TASK DESCRIPTION:
Please work out the number of lines in the following material that include "truck", and reply with only that number.

COLLECTED MATERIAL:
::::

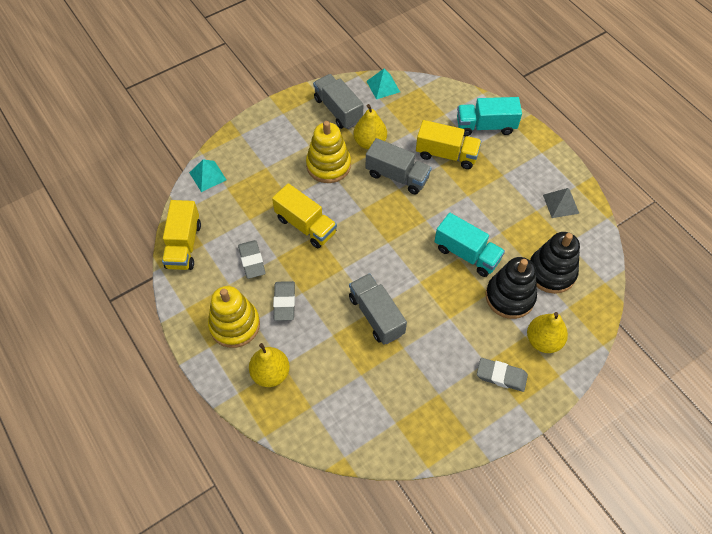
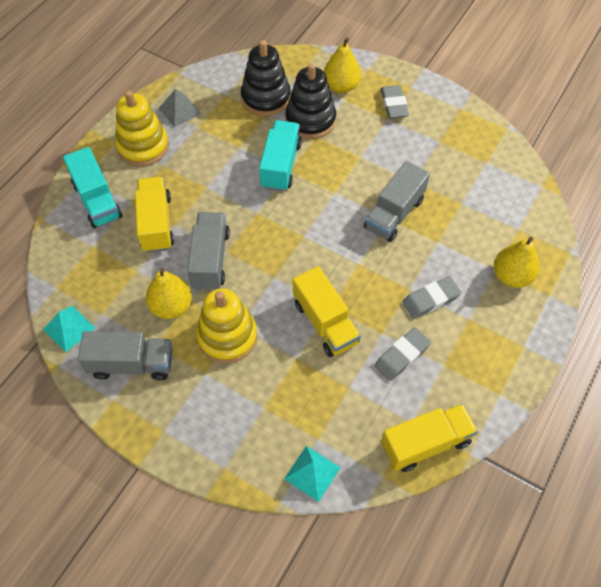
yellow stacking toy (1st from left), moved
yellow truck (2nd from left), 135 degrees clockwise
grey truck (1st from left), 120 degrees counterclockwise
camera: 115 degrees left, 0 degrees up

::::

OUTPUT OF THE EXERCISE:
2